(PROVIDED MATERIAL):
-- -- --
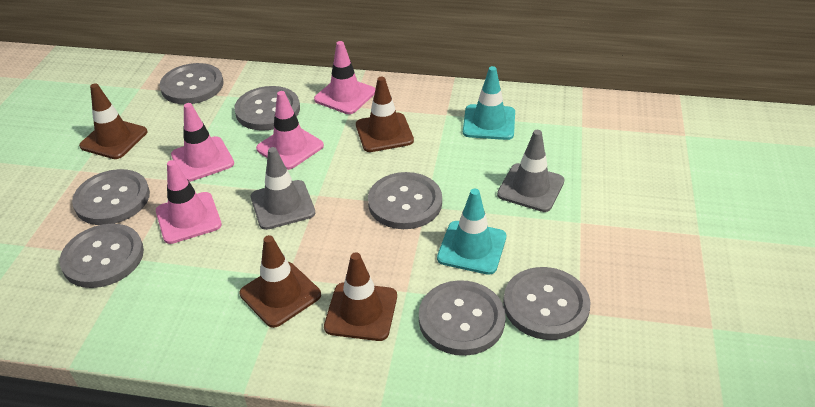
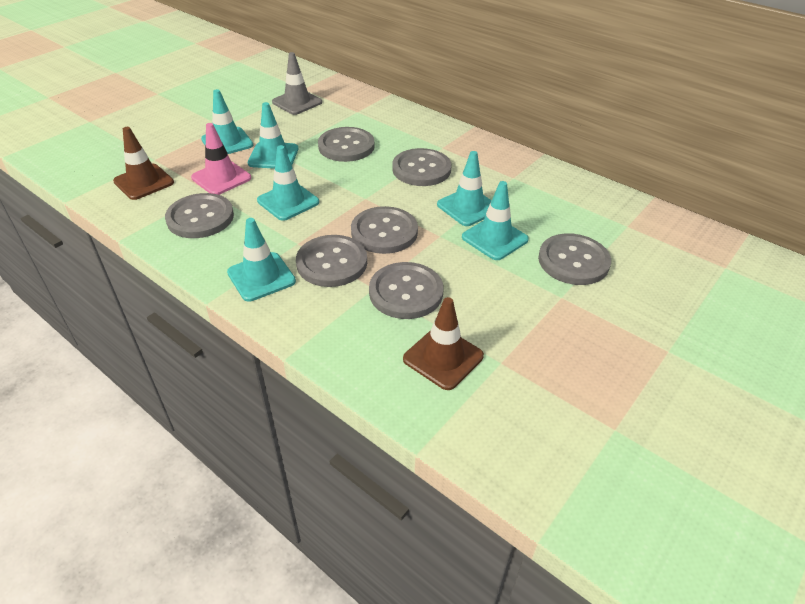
brown traffic cone: 4 -> 2
grey traffic cone: 2 -> 1
pink traffic cone: 4 -> 1
turquoise traffic cone: 2 -> 6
-- -- --
(YOUR ASSIGNMENT): What belongs in the answer is each line above, reproduced exactly, and no picture.

(RESPONSE TO THE EXERCISE):
brown traffic cone: 4 -> 2
grey traffic cone: 2 -> 1
pink traffic cone: 4 -> 1
turquoise traffic cone: 2 -> 6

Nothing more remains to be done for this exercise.